## Task
Exactly the lines from the one with "D2: none -> diode (A U4/P1.6, K JP5/4)" through the last line of the listing must be given again.

## Provided data
##########
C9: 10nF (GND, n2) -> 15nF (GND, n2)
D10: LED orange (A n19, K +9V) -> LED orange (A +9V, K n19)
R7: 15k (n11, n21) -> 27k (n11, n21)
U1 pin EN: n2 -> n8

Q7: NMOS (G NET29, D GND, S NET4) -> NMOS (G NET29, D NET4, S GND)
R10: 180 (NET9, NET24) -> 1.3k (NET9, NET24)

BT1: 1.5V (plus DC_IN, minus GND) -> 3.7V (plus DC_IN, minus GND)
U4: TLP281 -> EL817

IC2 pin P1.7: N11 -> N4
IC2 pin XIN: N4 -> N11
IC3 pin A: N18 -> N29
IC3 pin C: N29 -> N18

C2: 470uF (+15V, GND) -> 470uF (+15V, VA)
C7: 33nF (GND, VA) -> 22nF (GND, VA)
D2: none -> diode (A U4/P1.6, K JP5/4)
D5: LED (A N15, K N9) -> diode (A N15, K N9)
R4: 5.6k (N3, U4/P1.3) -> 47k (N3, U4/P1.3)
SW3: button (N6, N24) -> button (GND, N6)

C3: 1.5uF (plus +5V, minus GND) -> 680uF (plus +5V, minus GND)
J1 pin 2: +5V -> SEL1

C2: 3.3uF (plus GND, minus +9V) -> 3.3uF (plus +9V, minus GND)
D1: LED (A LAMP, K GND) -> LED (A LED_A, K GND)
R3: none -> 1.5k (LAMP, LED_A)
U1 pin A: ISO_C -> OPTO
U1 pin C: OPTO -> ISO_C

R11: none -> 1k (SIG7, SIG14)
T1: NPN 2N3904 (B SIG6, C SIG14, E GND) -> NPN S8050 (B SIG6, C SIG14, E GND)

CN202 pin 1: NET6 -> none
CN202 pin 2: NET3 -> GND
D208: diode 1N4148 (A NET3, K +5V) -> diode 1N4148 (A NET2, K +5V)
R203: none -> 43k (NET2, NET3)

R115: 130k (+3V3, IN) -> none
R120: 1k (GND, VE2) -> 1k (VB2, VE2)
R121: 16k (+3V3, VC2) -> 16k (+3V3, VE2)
##########
## Solution to this problem
D2: none -> diode (A U4/P1.6, K JP5/4)
D5: LED (A N15, K N9) -> diode (A N15, K N9)
R4: 5.6k (N3, U4/P1.3) -> 47k (N3, U4/P1.3)
SW3: button (N6, N24) -> button (GND, N6)

C3: 1.5uF (plus +5V, minus GND) -> 680uF (plus +5V, minus GND)
J1 pin 2: +5V -> SEL1

C2: 3.3uF (plus GND, minus +9V) -> 3.3uF (plus +9V, minus GND)
D1: LED (A LAMP, K GND) -> LED (A LED_A, K GND)
R3: none -> 1.5k (LAMP, LED_A)
U1 pin A: ISO_C -> OPTO
U1 pin C: OPTO -> ISO_C

R11: none -> 1k (SIG7, SIG14)
T1: NPN 2N3904 (B SIG6, C SIG14, E GND) -> NPN S8050 (B SIG6, C SIG14, E GND)

CN202 pin 1: NET6 -> none
CN202 pin 2: NET3 -> GND
D208: diode 1N4148 (A NET3, K +5V) -> diode 1N4148 (A NET2, K +5V)
R203: none -> 43k (NET2, NET3)

R115: 130k (+3V3, IN) -> none
R120: 1k (GND, VE2) -> 1k (VB2, VE2)
R121: 16k (+3V3, VC2) -> 16k (+3V3, VE2)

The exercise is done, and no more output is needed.